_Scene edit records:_
──────────
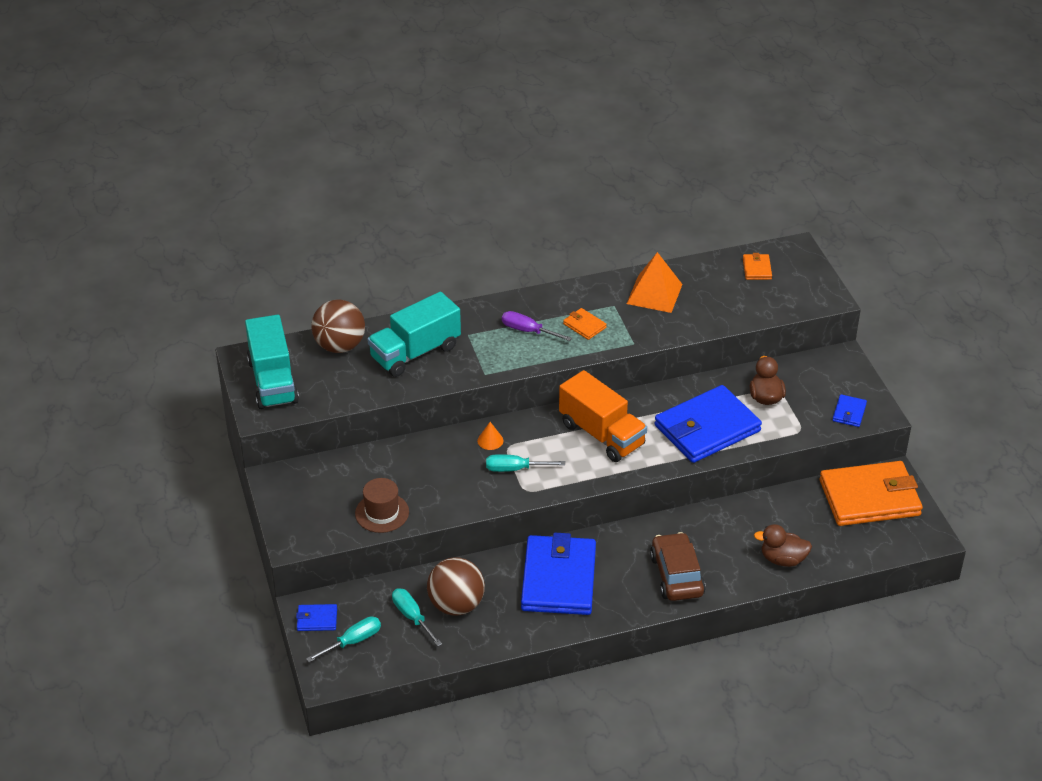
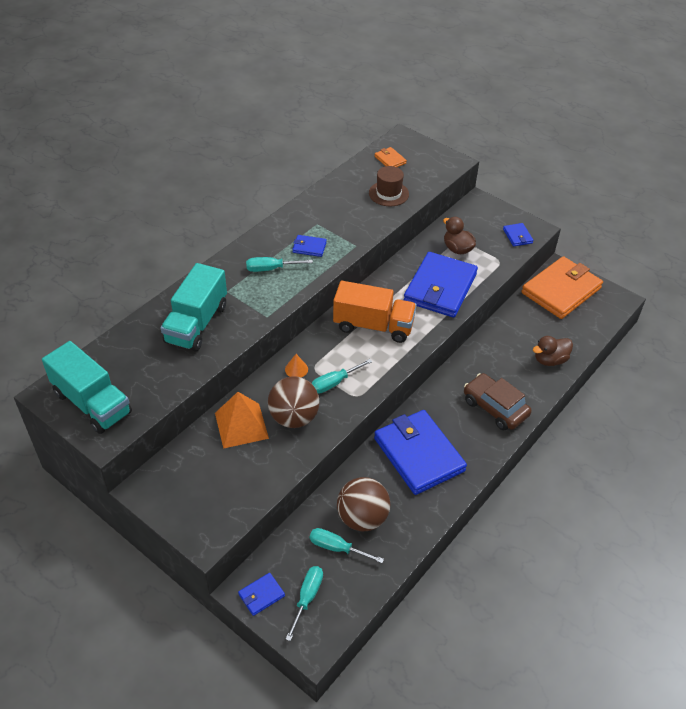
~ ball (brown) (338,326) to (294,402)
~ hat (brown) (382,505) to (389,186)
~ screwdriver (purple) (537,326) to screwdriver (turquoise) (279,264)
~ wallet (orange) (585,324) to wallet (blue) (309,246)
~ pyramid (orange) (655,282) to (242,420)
──────────
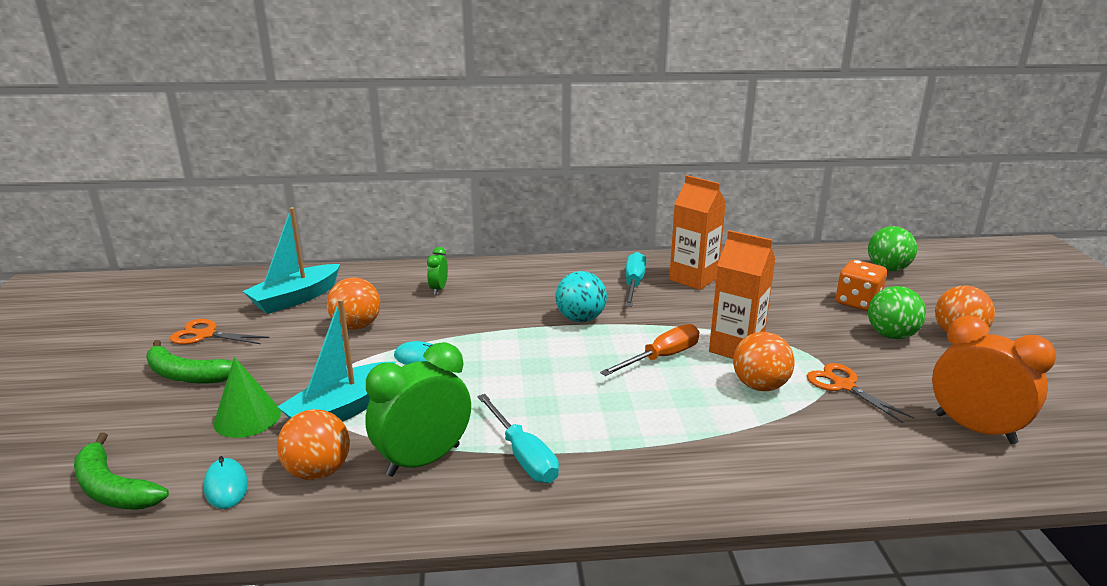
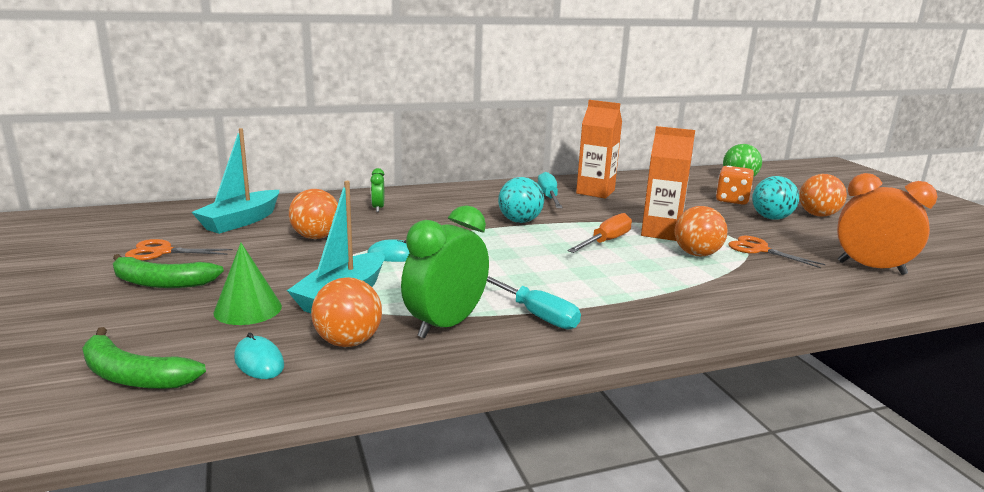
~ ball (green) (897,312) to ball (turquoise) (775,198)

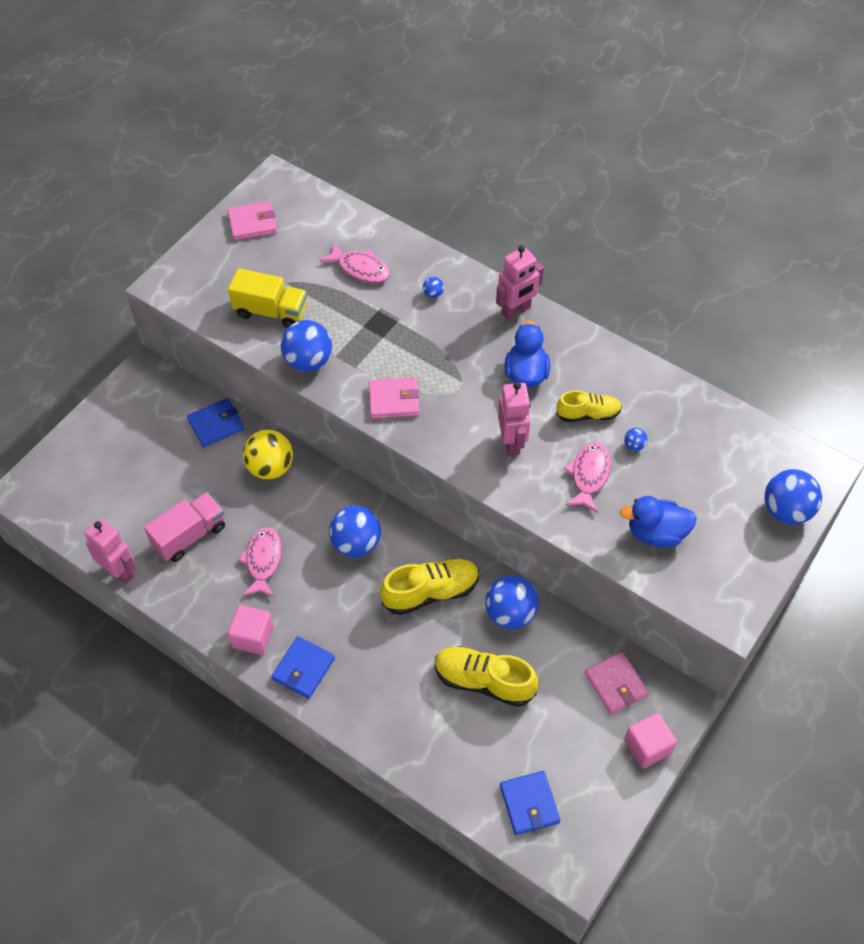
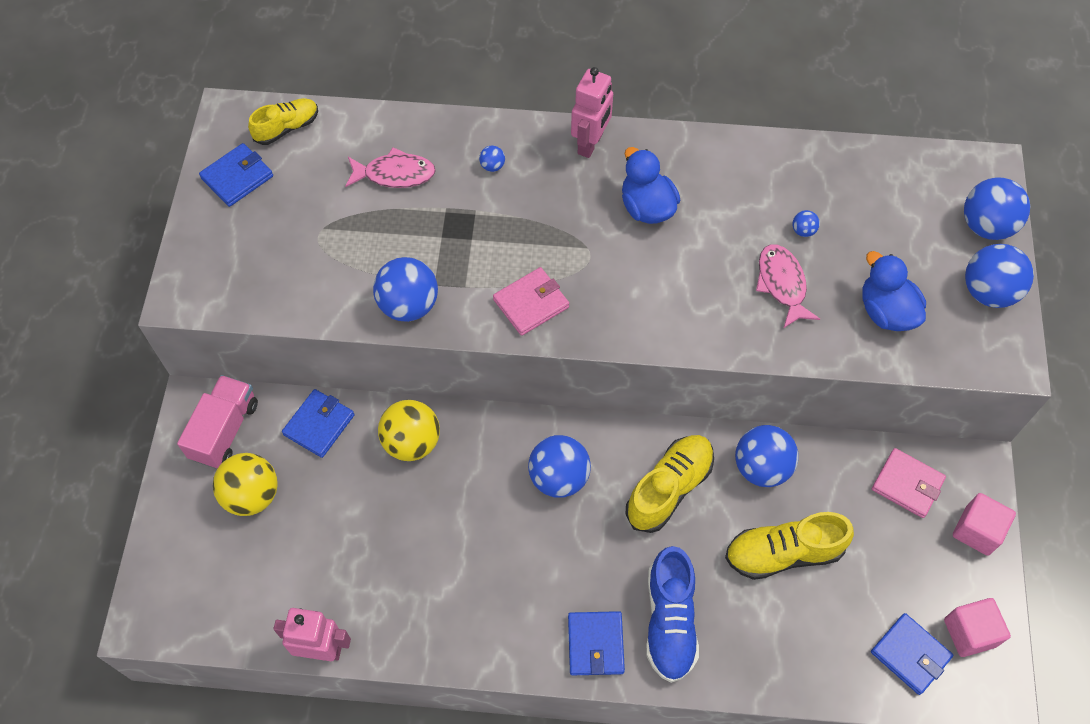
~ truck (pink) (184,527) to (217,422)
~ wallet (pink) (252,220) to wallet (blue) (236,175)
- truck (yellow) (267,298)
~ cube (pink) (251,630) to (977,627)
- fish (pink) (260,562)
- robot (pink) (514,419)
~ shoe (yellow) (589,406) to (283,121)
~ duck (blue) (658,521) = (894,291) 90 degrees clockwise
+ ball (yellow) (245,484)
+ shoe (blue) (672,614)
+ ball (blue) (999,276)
──────────
_INSTRUCTIONS FOR THE TASK:_ Beginning at the line with "(382,505) to (389,186)" and ending at the line with "(655,282) to (242,420)", reproduce each line of the data above exactly, and add no other lines.

_WORKED SOLUTION:_
~ hat (brown) (382,505) to (389,186)
~ screwdriver (purple) (537,326) to screwdriver (turquoise) (279,264)
~ wallet (orange) (585,324) to wallet (blue) (309,246)
~ pyramid (orange) (655,282) to (242,420)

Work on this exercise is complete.